Start at the line containing "op=shifted; was=Hammer/schwarz; in_first=356,229;" and transcribe every line exactly through the end of the records below, and only those lines.

Provided records:
■ ■ ■ ■

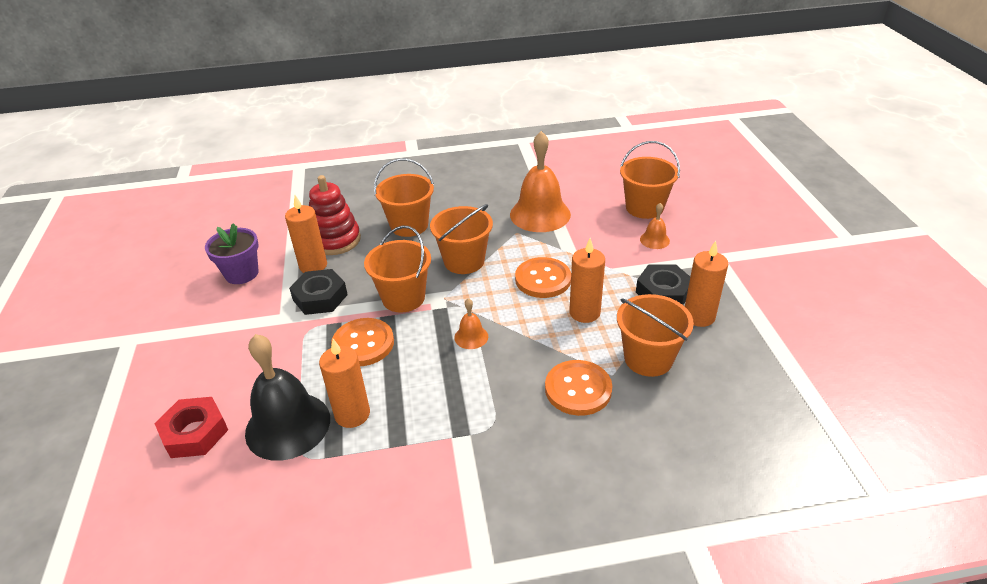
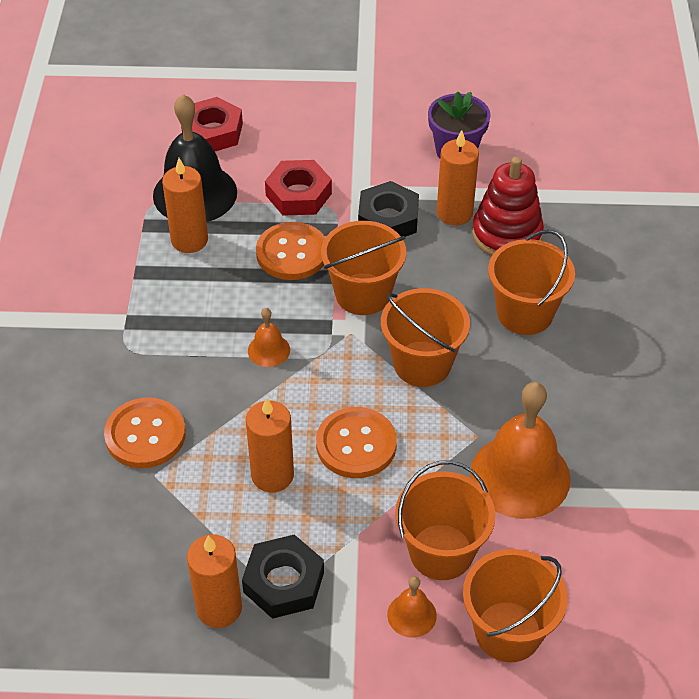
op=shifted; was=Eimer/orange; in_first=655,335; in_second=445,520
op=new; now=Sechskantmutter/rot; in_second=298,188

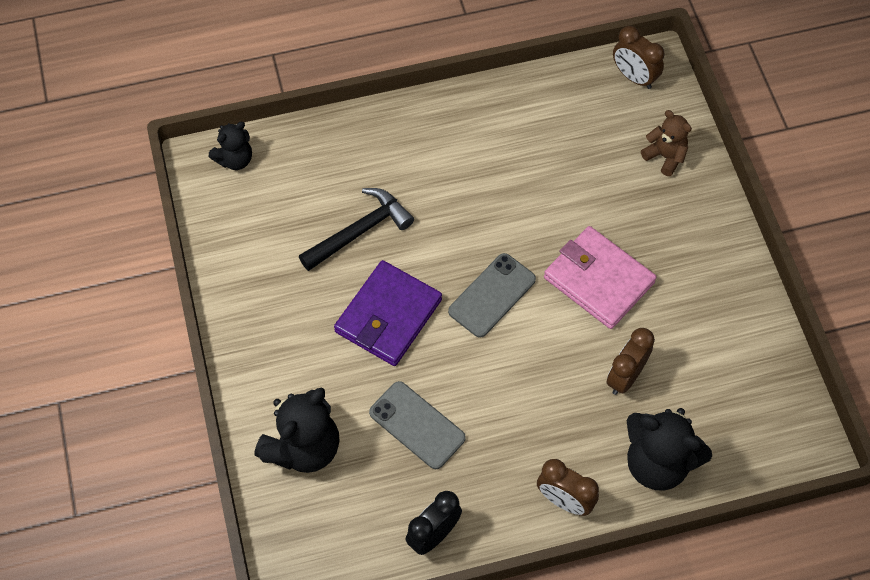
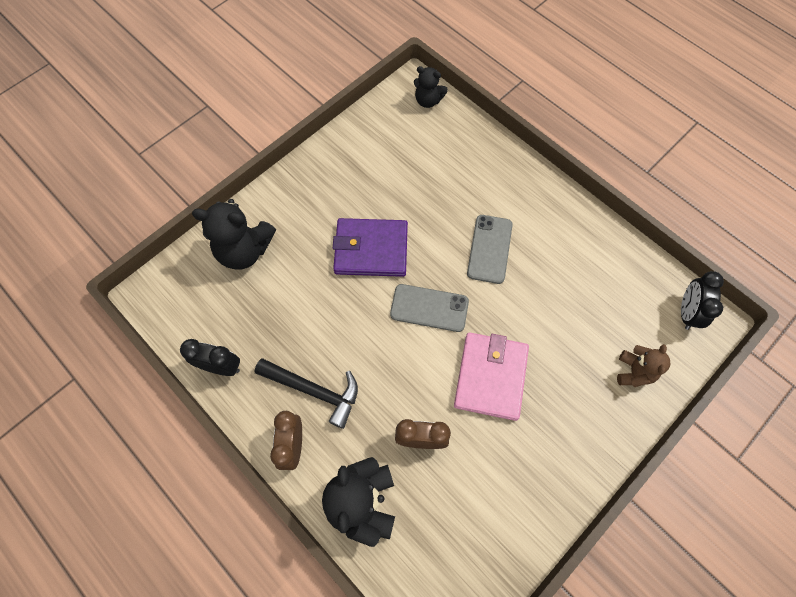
op=repainted; was=Wecker/braun; now=Wecker/schwarz; in_first=639,57; in_second=702,300
op=shifted; was=Hammer/schwarz; in_first=356,229; in_second=306,393
op=shifted; was=Handy/grau; in_first=417,425; in_second=490,249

■ ■ ■ ■

Your solution:
op=shifted; was=Hammer/schwarz; in_first=356,229; in_second=306,393
op=shifted; was=Handy/grau; in_first=417,425; in_second=490,249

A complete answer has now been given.